AVAILABLE RECORDS =
--- --- ---

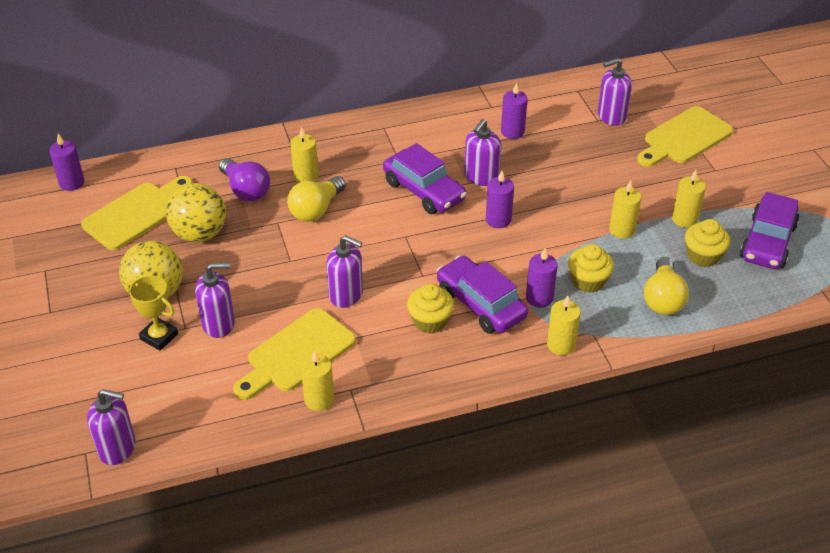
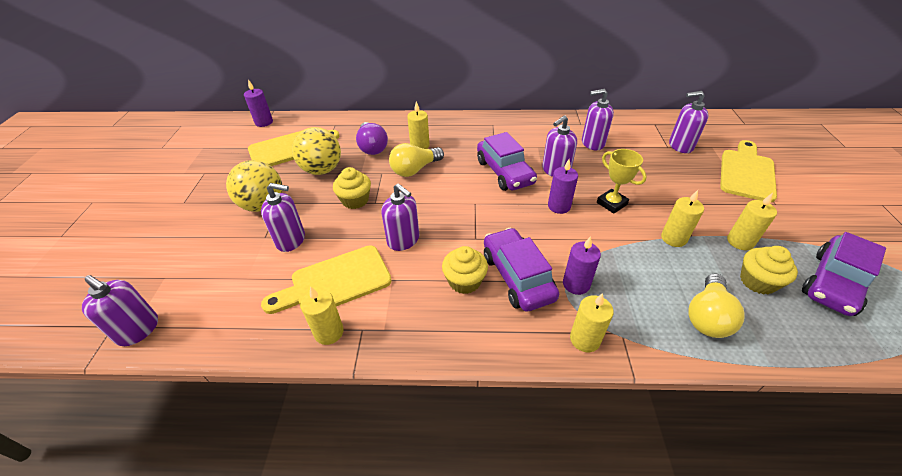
camera: 20 degrees right, 0 degrees up
(159, 337) = (241, 239): yellow trophy -> yellow trophy (611, 203)
(512, 132) = (592, 143): purple candle -> purple soap dispenser
(588, 281) = (629, 279): yellow cupcake -> yellow cupcake (355, 200)
(684, 138) = (746, 173): yellow cutting board -> yellow cutting board turned 135 degrees clockwise

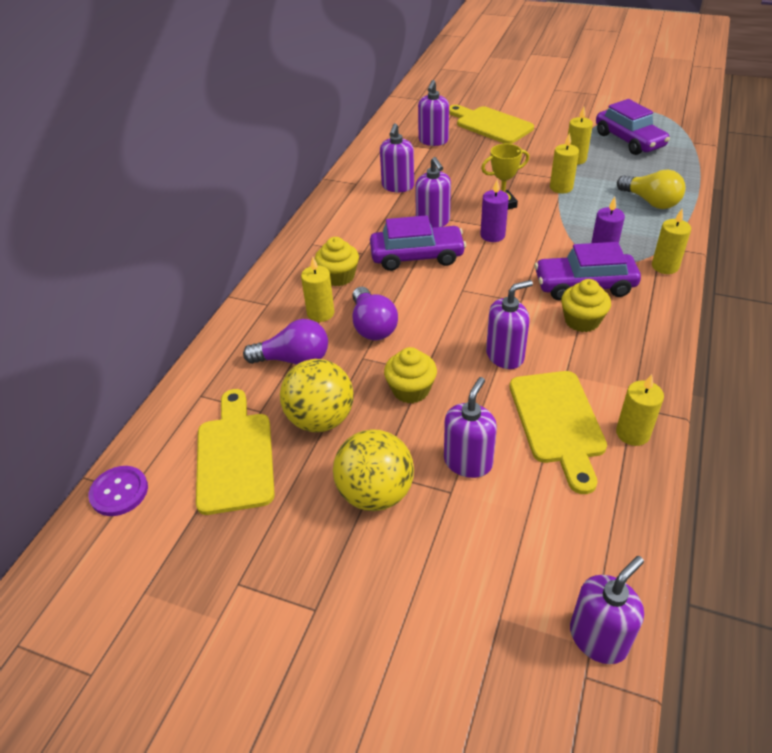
camera: 70 degrees left, 0 degrees up
(264, 122) = (119, 492): purple candle -> purple button
(415, 170) = (372, 326): yellow light bulb -> purple light bulb
(757, 281) = (620, 168): yellow cupcake -> yellow cupcake (338, 276)

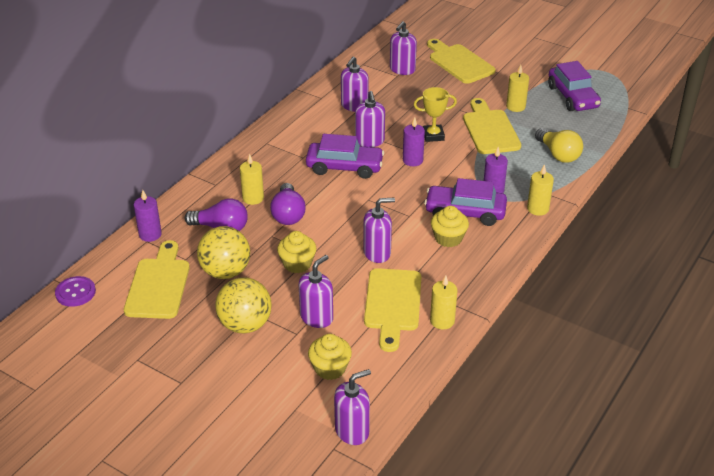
camera: 10 degrees right, 5 degrees down
(202, 386) = (150, 234): none -> purple candle
(338, 276) = (277, 172): yellow cupcake -> yellow cupcake (330, 368)
(561, 187) = (490, 130): yellow candle -> yellow cutting board

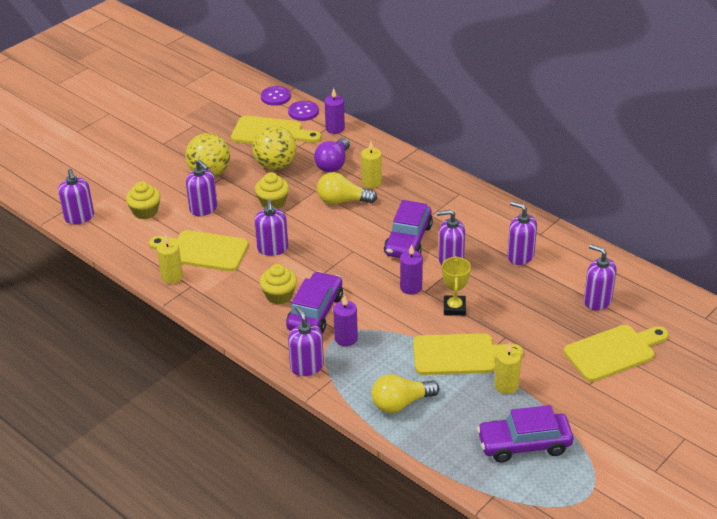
camera: 100 degrees right, 0 degrees up
(112, 264) = (303, 112): none -> purple button
(288, 214) = (342, 201): purple light bulb -> yellow light bulb
(538, 209) = (307, 366): yellow candle -> purple soap dispenser

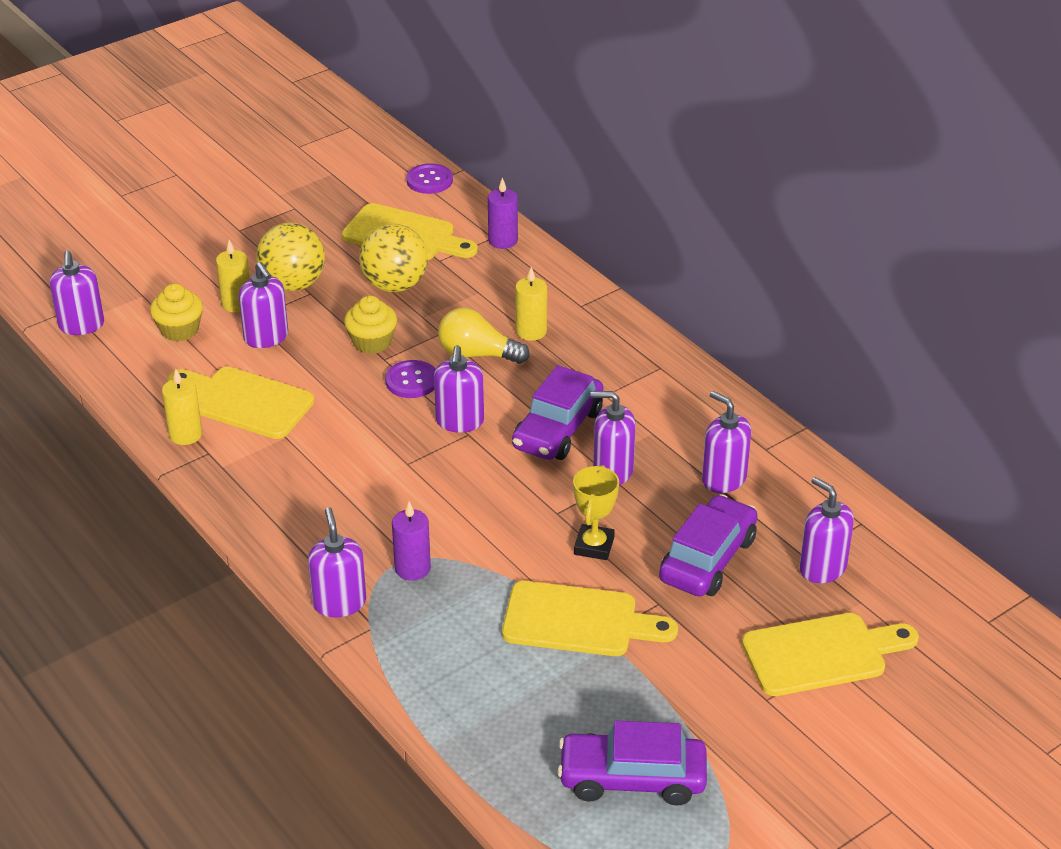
camera: 10 degrees right, 0 degrees up
(272, 249) = (348, 413): purple soap dispenser -> purple soap dispenser (459, 421)
(279, 295) = (334, 487): yellow cupcake -> none
(303, 112) = (463, 208): purple button -> purple button (412, 381)
(315, 312) = (379, 521): purple car -> purple car (707, 559)
(333, 164) = (482, 295): purple light bulb -> none
(400, 403) = (462, 683): yellow light bulb -> none
(411, 287) = (537, 503): purple candle -> none
(506, 386) = (634, 681): yellow candle -> yellow candle (237, 303)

--- --- ---

Determine how many lines in the entries hold the string "dispenser". Write only the number.

3